- _PROMPT_: Give back every line of the material exactly. Skip the pictures.

- _DATA FOR THIS TASK_:
▼▼▼

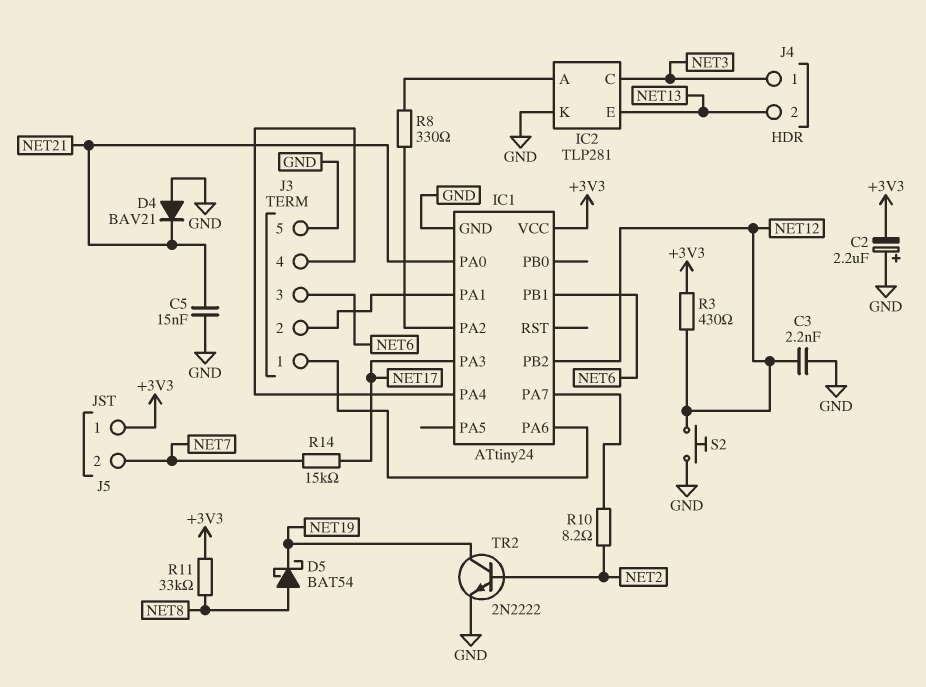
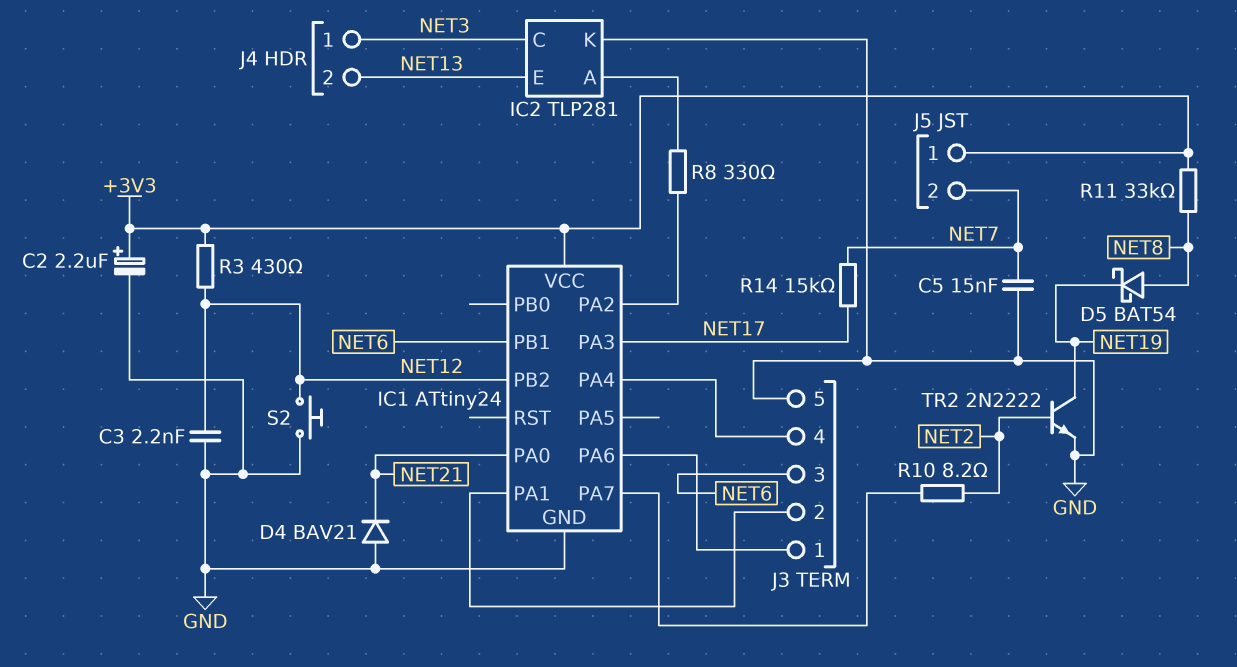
C2: 2.2uF (plus GND, minus +3V3) -> 2.2uF (plus +3V3, minus GND)
C5: 15nF (GND, NET21) -> 15nF (GND, NET7)

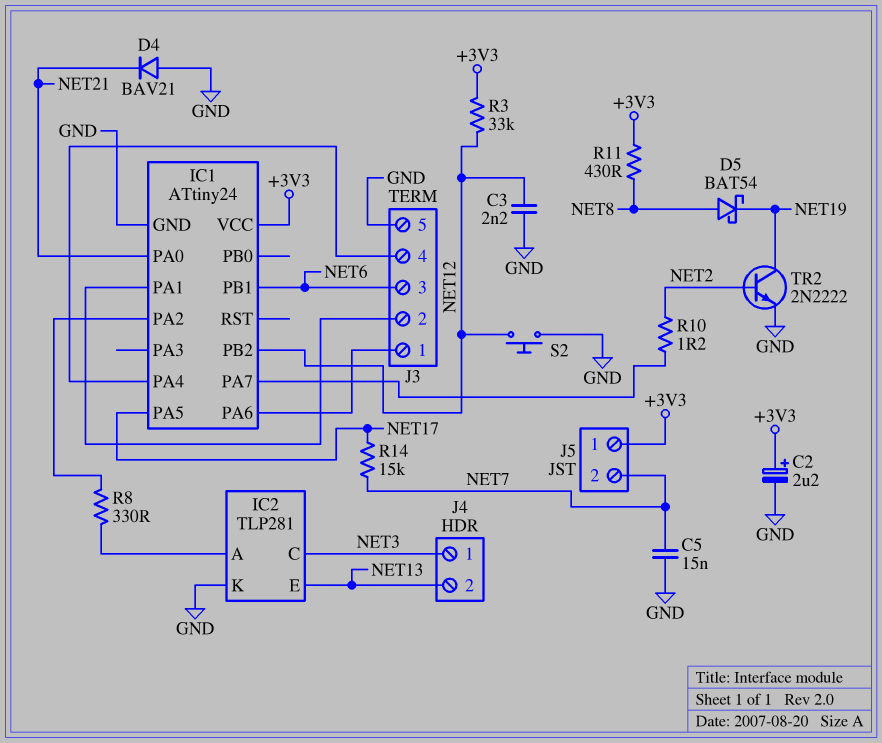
IC1 pin PA3: NET17 -> none
IC1 pin PA5: none -> NET17
R3: 430 (+3V3, NET12) -> 33k (+3V3, NET12)
R10: 8.2 (IC1/PA7, NET2) -> 1.2 (IC1/PA7, NET2)
R11: 33k (+3V3, NET8) -> 430 (+3V3, NET8)

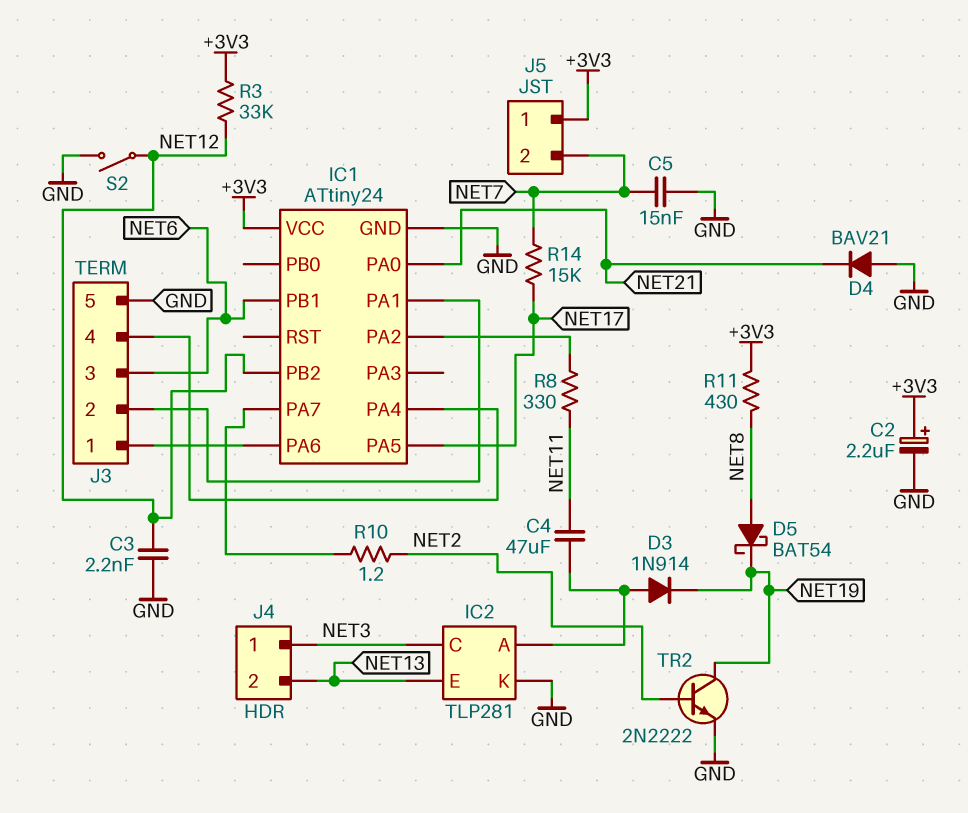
C4: none -> 47uF (IC2/A, NET11)
D3: none -> diode 1N914 (A IC2/A, K NET19)
R8: 330 (IC1/PA2, IC2/A) -> 330 (IC1/PA2, NET11)
S2: button (GND, NET12) -> switch (GND, NET12)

▲▲▲

- _THE COMPLETED TASK_:
C2: 2.2uF (plus GND, minus +3V3) -> 2.2uF (plus +3V3, minus GND)
C5: 15nF (GND, NET21) -> 15nF (GND, NET7)

IC1 pin PA3: NET17 -> none
IC1 pin PA5: none -> NET17
R3: 430 (+3V3, NET12) -> 33k (+3V3, NET12)
R10: 8.2 (IC1/PA7, NET2) -> 1.2 (IC1/PA7, NET2)
R11: 33k (+3V3, NET8) -> 430 (+3V3, NET8)

C4: none -> 47uF (IC2/A, NET11)
D3: none -> diode 1N914 (A IC2/A, K NET19)
R8: 330 (IC1/PA2, IC2/A) -> 330 (IC1/PA2, NET11)
S2: button (GND, NET12) -> switch (GND, NET12)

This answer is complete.